*WHAT NEEDS TO BE DONE*
Your answer should be a single number: the count of lines in the material below that hold "plate".

*DATA SHOWN*
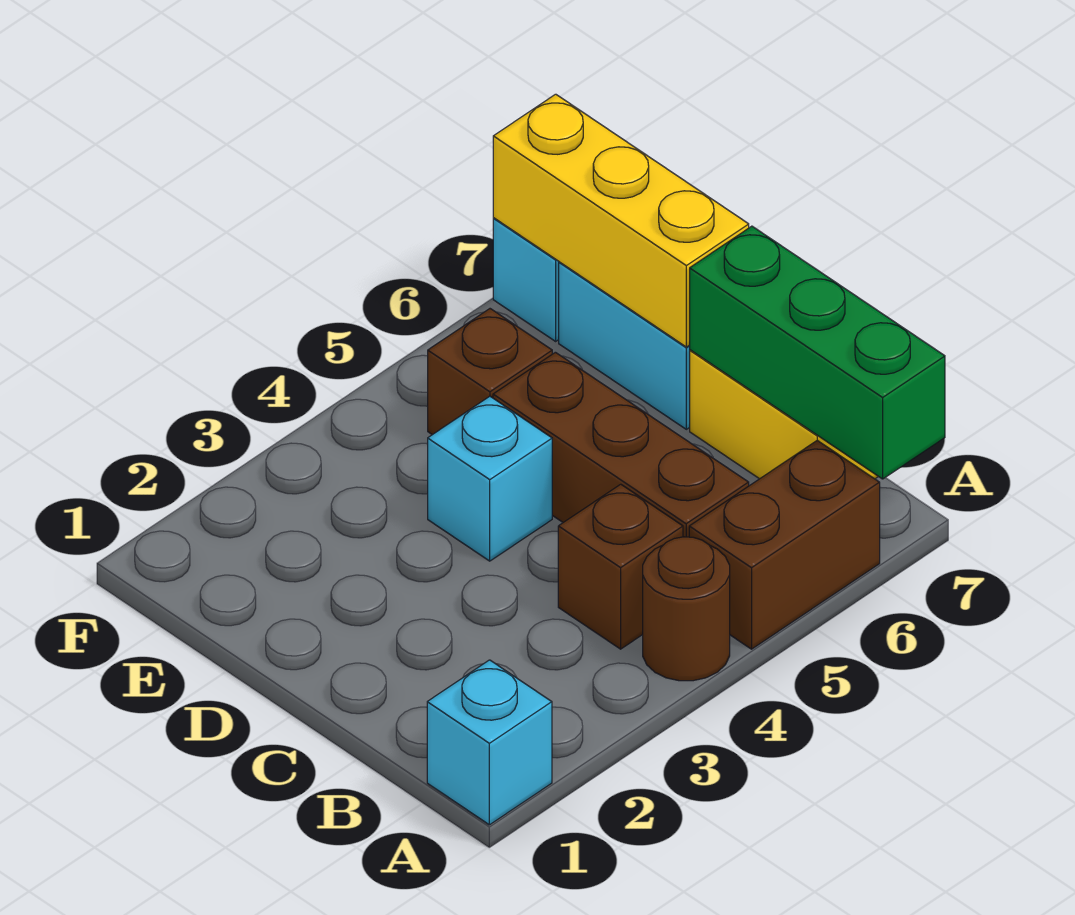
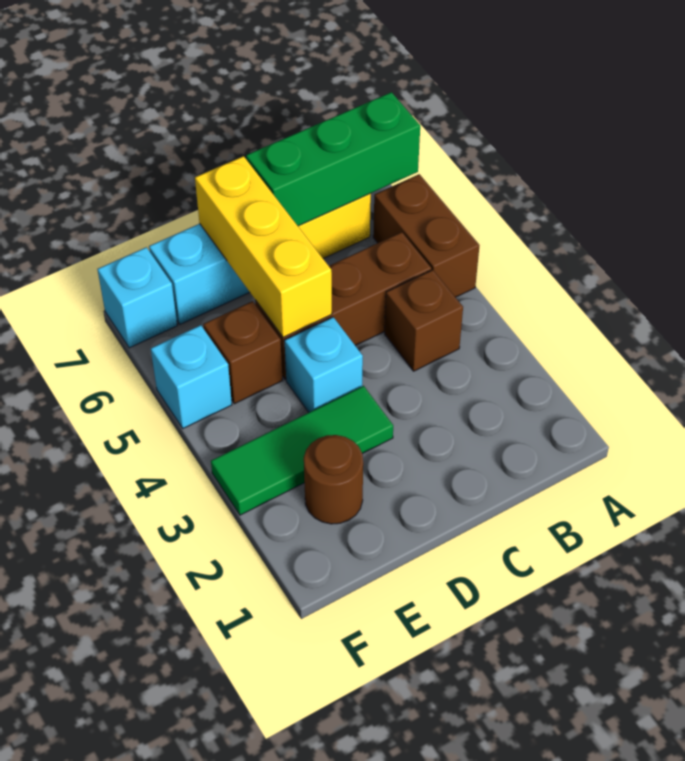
cyan brick A1 level 1 -> cyan brick F5 level 1
brown round brick A4 level 1 -> brown round brick E2 level 1
none -> green tile D3:F3 level 1
yellow brick D7:F7 level 2 -> yellow brick D5:D7 level 2

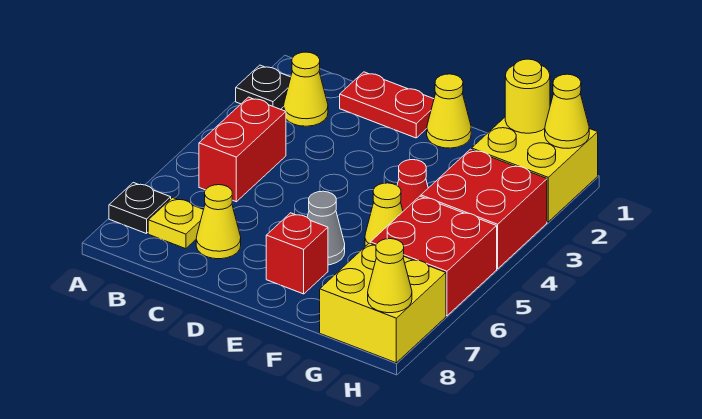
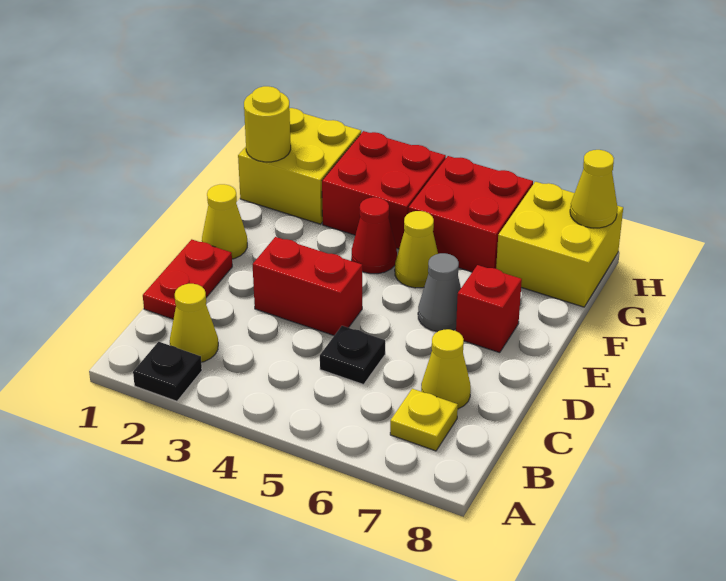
black plate A7 level 1 -> black plate C5 level 1
red brick B4:B5 level 1 -> red brick D3:D4 level 1
yellow cone H1 level 2 -> none

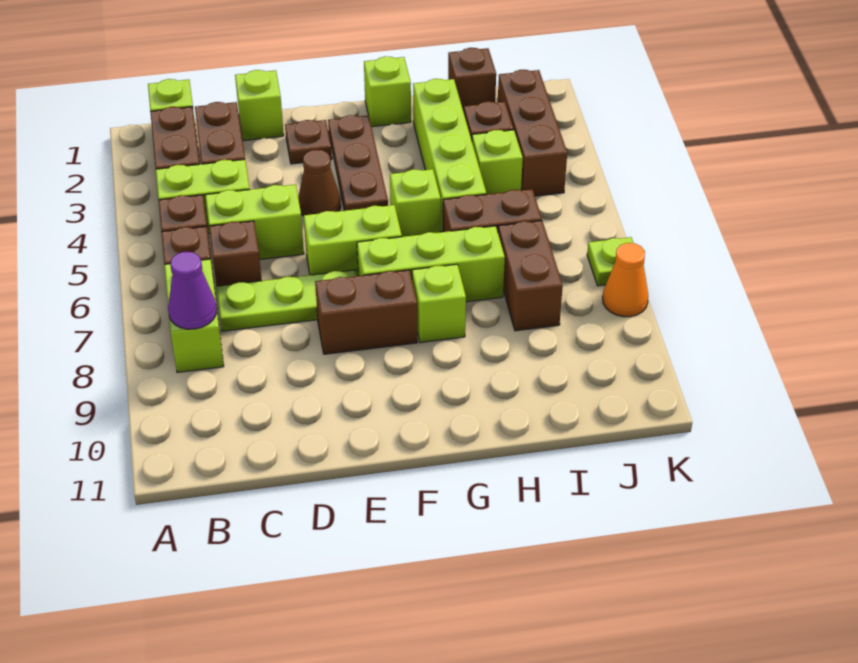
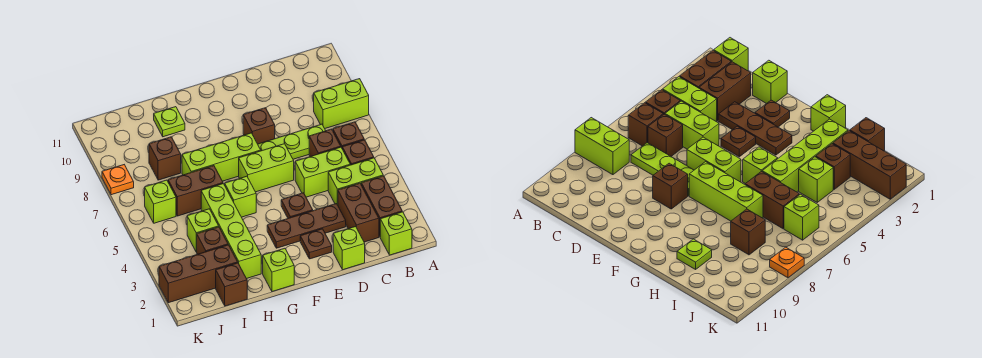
lime brick B7:B8 level 1 -> lime brick A8:B8 level 1
purple cone B8 level 2 -> none
brown cone E4 level 1 -> brown plate E4 level 1
brown brick E8:F8 level 1 -> brown brick E8 level 1
brown plate F2:F4 level 1 -> brown plate D3:F3 level 1
lime brick G8 level 1 -> lime brick J6 level 1
brown brick I7:I8 level 1 -> brown brick I8 level 1
brown brick J2:J4 level 1 -> brown brick I2:K2 level 1
lime plate K7 level 1 -> lime plate H10 level 1
orange cone K8 level 1 -> orange plate K8 level 1

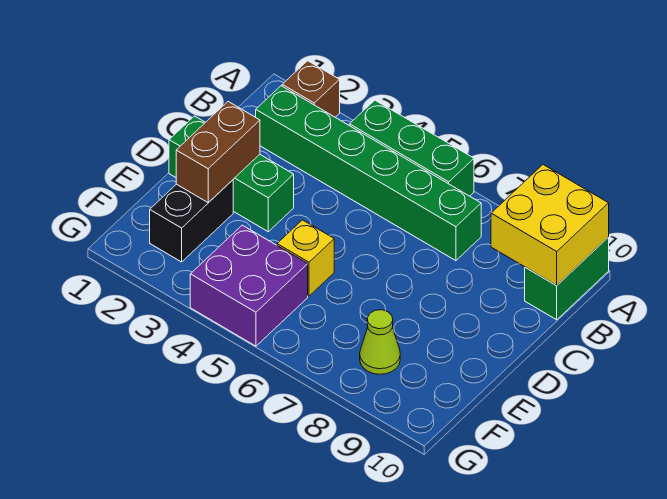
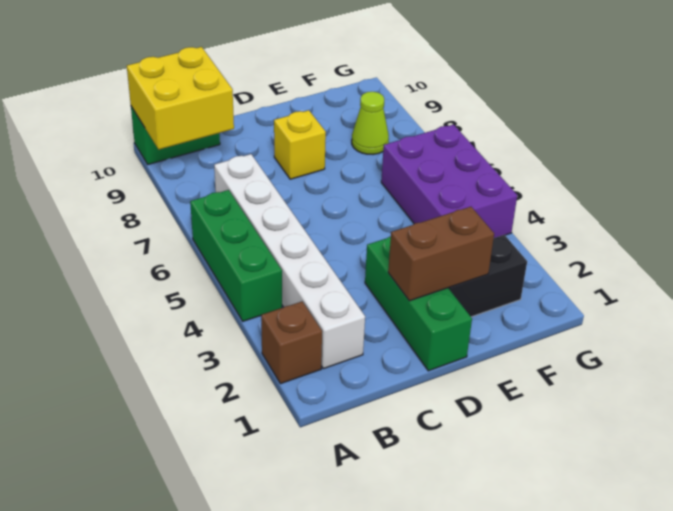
green brick B2:B7 level 1 -> white brick B2:B7 level 1
yellow brick E5 level 1 -> yellow brick D8 level 1
purple brick F4:G5 level 1 -> purple brick F4:G6 level 1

*RESPONSE BOX*
5